__MATERIAL PROVIDED__:

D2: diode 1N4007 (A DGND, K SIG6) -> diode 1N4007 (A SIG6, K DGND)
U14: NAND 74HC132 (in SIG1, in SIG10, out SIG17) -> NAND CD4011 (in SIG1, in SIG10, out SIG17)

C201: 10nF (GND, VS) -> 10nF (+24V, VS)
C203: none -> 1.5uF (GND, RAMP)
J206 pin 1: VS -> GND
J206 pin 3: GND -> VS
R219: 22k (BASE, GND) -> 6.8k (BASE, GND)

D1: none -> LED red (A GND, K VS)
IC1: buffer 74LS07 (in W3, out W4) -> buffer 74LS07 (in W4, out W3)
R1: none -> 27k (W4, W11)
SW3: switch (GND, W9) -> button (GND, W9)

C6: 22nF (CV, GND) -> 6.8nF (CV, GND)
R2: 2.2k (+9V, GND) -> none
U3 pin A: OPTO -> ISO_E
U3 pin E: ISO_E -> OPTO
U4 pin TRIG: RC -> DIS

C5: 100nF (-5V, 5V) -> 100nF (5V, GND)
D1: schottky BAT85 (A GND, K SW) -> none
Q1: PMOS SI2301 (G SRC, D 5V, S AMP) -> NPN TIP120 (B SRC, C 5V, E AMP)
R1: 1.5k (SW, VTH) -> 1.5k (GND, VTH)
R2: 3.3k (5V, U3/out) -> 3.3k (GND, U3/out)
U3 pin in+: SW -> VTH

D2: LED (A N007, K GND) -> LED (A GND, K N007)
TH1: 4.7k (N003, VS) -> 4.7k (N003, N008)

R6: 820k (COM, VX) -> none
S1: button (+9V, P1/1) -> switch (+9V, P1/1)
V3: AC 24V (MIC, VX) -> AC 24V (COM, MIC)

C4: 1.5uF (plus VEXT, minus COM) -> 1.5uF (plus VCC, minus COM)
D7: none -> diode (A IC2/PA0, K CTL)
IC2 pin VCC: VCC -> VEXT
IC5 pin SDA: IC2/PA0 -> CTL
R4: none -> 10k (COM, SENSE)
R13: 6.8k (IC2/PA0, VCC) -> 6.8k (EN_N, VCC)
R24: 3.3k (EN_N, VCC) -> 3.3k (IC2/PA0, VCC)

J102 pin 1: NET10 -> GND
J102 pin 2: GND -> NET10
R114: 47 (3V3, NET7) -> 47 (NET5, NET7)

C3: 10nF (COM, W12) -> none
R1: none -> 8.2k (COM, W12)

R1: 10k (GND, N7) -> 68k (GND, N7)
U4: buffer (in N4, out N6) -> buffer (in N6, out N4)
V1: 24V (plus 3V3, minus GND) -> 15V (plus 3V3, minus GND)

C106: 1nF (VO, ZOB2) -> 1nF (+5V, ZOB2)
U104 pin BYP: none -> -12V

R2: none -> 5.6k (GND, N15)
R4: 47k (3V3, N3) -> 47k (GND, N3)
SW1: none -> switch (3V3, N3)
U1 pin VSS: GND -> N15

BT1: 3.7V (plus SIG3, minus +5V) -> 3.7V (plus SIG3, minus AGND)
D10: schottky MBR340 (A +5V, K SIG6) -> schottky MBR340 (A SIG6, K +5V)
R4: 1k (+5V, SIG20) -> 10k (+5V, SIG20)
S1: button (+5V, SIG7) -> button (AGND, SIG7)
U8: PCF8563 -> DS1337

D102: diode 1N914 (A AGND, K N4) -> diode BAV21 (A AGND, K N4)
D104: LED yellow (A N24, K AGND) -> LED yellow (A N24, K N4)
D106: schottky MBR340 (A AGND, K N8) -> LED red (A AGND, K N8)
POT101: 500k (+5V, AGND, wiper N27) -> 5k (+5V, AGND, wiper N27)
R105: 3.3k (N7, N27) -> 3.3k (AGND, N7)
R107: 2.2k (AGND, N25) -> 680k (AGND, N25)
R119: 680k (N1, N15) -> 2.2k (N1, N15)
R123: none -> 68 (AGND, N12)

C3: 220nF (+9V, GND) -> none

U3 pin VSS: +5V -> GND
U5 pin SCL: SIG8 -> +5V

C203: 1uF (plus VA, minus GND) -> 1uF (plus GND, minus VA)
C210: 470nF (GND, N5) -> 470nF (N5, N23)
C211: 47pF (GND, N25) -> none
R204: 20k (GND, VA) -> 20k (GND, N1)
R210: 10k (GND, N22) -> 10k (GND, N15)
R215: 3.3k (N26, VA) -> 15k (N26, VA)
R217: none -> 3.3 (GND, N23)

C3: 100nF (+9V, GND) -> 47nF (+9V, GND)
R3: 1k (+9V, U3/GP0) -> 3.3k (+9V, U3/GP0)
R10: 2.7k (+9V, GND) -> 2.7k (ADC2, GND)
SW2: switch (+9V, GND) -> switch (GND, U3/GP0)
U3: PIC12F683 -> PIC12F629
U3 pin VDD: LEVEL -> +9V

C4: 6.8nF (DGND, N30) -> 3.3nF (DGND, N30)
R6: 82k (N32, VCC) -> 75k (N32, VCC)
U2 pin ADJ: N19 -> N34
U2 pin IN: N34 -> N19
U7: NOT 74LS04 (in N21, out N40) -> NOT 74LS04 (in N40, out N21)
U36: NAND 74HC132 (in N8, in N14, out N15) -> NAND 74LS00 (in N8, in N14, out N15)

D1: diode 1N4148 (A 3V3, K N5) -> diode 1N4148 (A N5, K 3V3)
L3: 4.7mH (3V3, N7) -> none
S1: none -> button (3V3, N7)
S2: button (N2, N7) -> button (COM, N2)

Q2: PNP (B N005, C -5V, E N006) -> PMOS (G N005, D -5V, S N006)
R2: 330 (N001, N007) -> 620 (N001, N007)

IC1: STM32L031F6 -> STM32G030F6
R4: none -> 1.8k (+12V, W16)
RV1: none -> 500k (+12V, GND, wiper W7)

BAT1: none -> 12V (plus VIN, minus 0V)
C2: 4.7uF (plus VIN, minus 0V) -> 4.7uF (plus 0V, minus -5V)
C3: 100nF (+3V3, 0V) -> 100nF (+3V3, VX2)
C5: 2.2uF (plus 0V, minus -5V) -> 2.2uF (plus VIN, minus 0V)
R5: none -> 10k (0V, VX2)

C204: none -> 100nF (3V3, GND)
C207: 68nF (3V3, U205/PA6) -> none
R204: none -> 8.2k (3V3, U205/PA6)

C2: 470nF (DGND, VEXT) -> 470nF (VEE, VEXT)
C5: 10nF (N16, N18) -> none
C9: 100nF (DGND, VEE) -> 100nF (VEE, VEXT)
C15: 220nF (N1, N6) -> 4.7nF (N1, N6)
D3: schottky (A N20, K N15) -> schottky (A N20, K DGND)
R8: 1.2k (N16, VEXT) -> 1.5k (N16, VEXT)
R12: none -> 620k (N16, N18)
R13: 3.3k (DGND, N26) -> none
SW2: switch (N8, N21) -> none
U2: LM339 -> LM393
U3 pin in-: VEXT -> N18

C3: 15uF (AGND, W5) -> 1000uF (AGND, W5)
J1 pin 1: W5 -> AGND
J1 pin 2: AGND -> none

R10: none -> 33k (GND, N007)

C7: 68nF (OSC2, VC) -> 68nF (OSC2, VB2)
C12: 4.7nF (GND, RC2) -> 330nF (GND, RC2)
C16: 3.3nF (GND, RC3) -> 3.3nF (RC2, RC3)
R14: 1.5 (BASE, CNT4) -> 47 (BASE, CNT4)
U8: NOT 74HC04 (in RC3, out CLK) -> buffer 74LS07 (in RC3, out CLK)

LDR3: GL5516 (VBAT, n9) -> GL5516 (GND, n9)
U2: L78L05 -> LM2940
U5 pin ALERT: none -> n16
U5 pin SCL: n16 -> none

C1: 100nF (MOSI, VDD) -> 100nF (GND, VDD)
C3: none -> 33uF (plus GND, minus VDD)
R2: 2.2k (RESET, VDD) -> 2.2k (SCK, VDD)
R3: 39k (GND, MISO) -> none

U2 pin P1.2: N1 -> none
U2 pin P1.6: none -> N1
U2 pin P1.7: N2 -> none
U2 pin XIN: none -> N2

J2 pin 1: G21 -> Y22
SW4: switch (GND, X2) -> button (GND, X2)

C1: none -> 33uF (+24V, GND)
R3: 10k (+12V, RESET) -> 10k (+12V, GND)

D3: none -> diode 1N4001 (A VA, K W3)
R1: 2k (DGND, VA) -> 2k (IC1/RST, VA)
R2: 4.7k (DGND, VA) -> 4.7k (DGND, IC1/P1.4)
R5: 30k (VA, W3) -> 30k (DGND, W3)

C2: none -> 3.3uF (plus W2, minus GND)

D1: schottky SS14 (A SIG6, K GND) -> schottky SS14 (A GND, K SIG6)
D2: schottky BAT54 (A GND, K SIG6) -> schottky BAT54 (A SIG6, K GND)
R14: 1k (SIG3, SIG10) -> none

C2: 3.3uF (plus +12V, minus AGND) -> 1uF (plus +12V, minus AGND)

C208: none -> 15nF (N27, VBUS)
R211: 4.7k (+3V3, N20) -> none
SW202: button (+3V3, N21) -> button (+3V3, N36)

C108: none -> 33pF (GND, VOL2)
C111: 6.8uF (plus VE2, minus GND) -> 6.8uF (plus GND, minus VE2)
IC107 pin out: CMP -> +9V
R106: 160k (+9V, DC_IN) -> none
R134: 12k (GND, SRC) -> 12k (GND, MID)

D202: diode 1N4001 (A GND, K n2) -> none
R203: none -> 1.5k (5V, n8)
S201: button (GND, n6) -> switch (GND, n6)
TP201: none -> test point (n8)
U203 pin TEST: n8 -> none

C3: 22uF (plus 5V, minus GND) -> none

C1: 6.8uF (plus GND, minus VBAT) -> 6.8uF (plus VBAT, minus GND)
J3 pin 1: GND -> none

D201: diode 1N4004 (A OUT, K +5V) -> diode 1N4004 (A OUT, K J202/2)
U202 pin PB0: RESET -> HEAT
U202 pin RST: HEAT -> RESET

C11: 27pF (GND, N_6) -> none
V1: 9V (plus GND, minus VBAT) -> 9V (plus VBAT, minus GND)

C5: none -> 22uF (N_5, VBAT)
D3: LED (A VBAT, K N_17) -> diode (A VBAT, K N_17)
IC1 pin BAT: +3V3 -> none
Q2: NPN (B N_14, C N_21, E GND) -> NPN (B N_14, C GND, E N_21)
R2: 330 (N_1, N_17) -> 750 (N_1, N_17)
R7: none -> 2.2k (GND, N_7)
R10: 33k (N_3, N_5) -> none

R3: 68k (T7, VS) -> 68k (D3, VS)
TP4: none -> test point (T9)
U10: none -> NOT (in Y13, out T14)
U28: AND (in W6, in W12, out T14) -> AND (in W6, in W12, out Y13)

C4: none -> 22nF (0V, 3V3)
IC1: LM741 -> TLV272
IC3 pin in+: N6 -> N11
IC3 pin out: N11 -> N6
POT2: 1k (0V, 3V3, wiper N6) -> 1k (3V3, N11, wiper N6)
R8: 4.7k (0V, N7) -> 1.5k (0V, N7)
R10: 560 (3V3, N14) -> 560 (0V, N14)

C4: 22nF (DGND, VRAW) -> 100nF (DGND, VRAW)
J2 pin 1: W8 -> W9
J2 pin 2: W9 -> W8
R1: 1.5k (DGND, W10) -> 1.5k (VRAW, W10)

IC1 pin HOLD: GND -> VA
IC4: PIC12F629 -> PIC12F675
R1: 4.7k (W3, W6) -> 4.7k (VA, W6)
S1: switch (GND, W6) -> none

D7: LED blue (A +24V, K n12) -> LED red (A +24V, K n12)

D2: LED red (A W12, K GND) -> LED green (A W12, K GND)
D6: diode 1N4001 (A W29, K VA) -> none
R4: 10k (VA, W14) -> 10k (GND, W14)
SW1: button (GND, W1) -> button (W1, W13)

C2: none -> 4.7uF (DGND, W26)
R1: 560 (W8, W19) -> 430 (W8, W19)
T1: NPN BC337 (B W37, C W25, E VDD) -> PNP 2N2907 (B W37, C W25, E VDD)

__ABOUT THIS EXERCISE__:
What do the lines above say from the one containing "D10: schottky MBR340" down to the one containing "D106: schottky MBR340"? Return them exactly, both end lines included, and only them.

__EXERCISE RESPONSE__:
D10: schottky MBR340 (A +5V, K SIG6) -> schottky MBR340 (A SIG6, K +5V)
R4: 1k (+5V, SIG20) -> 10k (+5V, SIG20)
S1: button (+5V, SIG7) -> button (AGND, SIG7)
U8: PCF8563 -> DS1337

D102: diode 1N914 (A AGND, K N4) -> diode BAV21 (A AGND, K N4)
D104: LED yellow (A N24, K AGND) -> LED yellow (A N24, K N4)
D106: schottky MBR340 (A AGND, K N8) -> LED red (A AGND, K N8)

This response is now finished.